» **What you are asked to do**
Repeat the material in full. Keep every line exactly as it is.

───── The records ─────

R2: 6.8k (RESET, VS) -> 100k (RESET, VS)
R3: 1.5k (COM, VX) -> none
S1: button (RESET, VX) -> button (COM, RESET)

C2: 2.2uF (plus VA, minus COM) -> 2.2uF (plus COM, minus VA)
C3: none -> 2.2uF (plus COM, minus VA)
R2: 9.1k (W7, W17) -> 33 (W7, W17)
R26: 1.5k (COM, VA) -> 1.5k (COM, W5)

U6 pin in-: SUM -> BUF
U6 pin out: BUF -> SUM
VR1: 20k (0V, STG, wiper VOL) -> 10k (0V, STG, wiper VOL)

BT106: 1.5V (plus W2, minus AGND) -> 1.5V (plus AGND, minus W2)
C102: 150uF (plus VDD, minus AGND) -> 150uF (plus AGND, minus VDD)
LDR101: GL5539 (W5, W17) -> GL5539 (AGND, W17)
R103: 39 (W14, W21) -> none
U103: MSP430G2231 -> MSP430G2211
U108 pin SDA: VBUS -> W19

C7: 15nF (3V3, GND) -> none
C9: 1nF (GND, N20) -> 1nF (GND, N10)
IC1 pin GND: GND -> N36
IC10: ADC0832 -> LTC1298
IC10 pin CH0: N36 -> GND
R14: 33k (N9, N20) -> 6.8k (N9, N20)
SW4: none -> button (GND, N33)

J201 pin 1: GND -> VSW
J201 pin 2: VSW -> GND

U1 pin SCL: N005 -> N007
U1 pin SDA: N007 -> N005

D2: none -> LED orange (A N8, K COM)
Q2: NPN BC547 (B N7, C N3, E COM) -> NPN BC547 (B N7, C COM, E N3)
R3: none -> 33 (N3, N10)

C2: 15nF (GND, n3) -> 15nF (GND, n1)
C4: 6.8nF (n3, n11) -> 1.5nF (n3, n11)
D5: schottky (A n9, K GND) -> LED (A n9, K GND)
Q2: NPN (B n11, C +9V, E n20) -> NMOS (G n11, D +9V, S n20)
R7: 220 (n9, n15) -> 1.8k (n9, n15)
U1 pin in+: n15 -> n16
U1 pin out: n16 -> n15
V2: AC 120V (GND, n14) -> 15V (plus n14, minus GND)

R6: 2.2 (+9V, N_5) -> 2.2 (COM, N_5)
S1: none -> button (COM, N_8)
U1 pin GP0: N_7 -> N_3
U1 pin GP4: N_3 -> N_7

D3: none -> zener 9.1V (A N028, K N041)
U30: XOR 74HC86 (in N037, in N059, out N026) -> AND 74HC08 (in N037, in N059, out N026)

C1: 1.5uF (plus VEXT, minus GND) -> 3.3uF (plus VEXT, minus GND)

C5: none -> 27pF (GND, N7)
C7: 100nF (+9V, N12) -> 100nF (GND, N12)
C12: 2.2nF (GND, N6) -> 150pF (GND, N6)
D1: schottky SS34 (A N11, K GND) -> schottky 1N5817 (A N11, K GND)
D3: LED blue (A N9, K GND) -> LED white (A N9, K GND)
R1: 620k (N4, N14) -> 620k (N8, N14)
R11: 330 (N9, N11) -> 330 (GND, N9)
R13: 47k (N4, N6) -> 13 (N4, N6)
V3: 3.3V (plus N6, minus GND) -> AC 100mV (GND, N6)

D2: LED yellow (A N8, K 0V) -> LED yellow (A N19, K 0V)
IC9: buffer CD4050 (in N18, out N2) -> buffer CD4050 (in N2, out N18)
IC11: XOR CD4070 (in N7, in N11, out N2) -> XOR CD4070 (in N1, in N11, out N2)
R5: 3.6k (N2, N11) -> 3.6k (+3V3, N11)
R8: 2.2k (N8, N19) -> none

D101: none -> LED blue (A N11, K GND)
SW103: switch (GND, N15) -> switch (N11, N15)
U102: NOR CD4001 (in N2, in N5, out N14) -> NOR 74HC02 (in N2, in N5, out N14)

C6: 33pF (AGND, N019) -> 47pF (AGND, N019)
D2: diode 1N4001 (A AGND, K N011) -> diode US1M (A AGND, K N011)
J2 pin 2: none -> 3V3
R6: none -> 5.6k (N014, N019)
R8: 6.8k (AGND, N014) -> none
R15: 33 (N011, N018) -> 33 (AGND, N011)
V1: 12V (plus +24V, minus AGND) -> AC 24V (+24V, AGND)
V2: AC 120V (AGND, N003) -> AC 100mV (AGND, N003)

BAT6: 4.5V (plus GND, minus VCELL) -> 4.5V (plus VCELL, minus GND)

─────

» **Response area**
R2: 6.8k (RESET, VS) -> 100k (RESET, VS)
R3: 1.5k (COM, VX) -> none
S1: button (RESET, VX) -> button (COM, RESET)

C2: 2.2uF (plus VA, minus COM) -> 2.2uF (plus COM, minus VA)
C3: none -> 2.2uF (plus COM, minus VA)
R2: 9.1k (W7, W17) -> 33 (W7, W17)
R26: 1.5k (COM, VA) -> 1.5k (COM, W5)

U6 pin in-: SUM -> BUF
U6 pin out: BUF -> SUM
VR1: 20k (0V, STG, wiper VOL) -> 10k (0V, STG, wiper VOL)

BT106: 1.5V (plus W2, minus AGND) -> 1.5V (plus AGND, minus W2)
C102: 150uF (plus VDD, minus AGND) -> 150uF (plus AGND, minus VDD)
LDR101: GL5539 (W5, W17) -> GL5539 (AGND, W17)
R103: 39 (W14, W21) -> none
U103: MSP430G2231 -> MSP430G2211
U108 pin SDA: VBUS -> W19

C7: 15nF (3V3, GND) -> none
C9: 1nF (GND, N20) -> 1nF (GND, N10)
IC1 pin GND: GND -> N36
IC10: ADC0832 -> LTC1298
IC10 pin CH0: N36 -> GND
R14: 33k (N9, N20) -> 6.8k (N9, N20)
SW4: none -> button (GND, N33)

J201 pin 1: GND -> VSW
J201 pin 2: VSW -> GND

U1 pin SCL: N005 -> N007
U1 pin SDA: N007 -> N005

D2: none -> LED orange (A N8, K COM)
Q2: NPN BC547 (B N7, C N3, E COM) -> NPN BC547 (B N7, C COM, E N3)
R3: none -> 33 (N3, N10)

C2: 15nF (GND, n3) -> 15nF (GND, n1)
C4: 6.8nF (n3, n11) -> 1.5nF (n3, n11)
D5: schottky (A n9, K GND) -> LED (A n9, K GND)
Q2: NPN (B n11, C +9V, E n20) -> NMOS (G n11, D +9V, S n20)
R7: 220 (n9, n15) -> 1.8k (n9, n15)
U1 pin in+: n15 -> n16
U1 pin out: n16 -> n15
V2: AC 120V (GND, n14) -> 15V (plus n14, minus GND)

R6: 2.2 (+9V, N_5) -> 2.2 (COM, N_5)
S1: none -> button (COM, N_8)
U1 pin GP0: N_7 -> N_3
U1 pin GP4: N_3 -> N_7

D3: none -> zener 9.1V (A N028, K N041)
U30: XOR 74HC86 (in N037, in N059, out N026) -> AND 74HC08 (in N037, in N059, out N026)

C1: 1.5uF (plus VEXT, minus GND) -> 3.3uF (plus VEXT, minus GND)

C5: none -> 27pF (GND, N7)
C7: 100nF (+9V, N12) -> 100nF (GND, N12)
C12: 2.2nF (GND, N6) -> 150pF (GND, N6)
D1: schottky SS34 (A N11, K GND) -> schottky 1N5817 (A N11, K GND)
D3: LED blue (A N9, K GND) -> LED white (A N9, K GND)
R1: 620k (N4, N14) -> 620k (N8, N14)
R11: 330 (N9, N11) -> 330 (GND, N9)
R13: 47k (N4, N6) -> 13 (N4, N6)
V3: 3.3V (plus N6, minus GND) -> AC 100mV (GND, N6)

D2: LED yellow (A N8, K 0V) -> LED yellow (A N19, K 0V)
IC9: buffer CD4050 (in N18, out N2) -> buffer CD4050 (in N2, out N18)
IC11: XOR CD4070 (in N7, in N11, out N2) -> XOR CD4070 (in N1, in N11, out N2)
R5: 3.6k (N2, N11) -> 3.6k (+3V3, N11)
R8: 2.2k (N8, N19) -> none

D101: none -> LED blue (A N11, K GND)
SW103: switch (GND, N15) -> switch (N11, N15)
U102: NOR CD4001 (in N2, in N5, out N14) -> NOR 74HC02 (in N2, in N5, out N14)

C6: 33pF (AGND, N019) -> 47pF (AGND, N019)
D2: diode 1N4001 (A AGND, K N011) -> diode US1M (A AGND, K N011)
J2 pin 2: none -> 3V3
R6: none -> 5.6k (N014, N019)
R8: 6.8k (AGND, N014) -> none
R15: 33 (N011, N018) -> 33 (AGND, N011)
V1: 12V (plus +24V, minus AGND) -> AC 24V (+24V, AGND)
V2: AC 120V (AGND, N003) -> AC 100mV (AGND, N003)

BAT6: 4.5V (plus GND, minus VCELL) -> 4.5V (plus VCELL, minus GND)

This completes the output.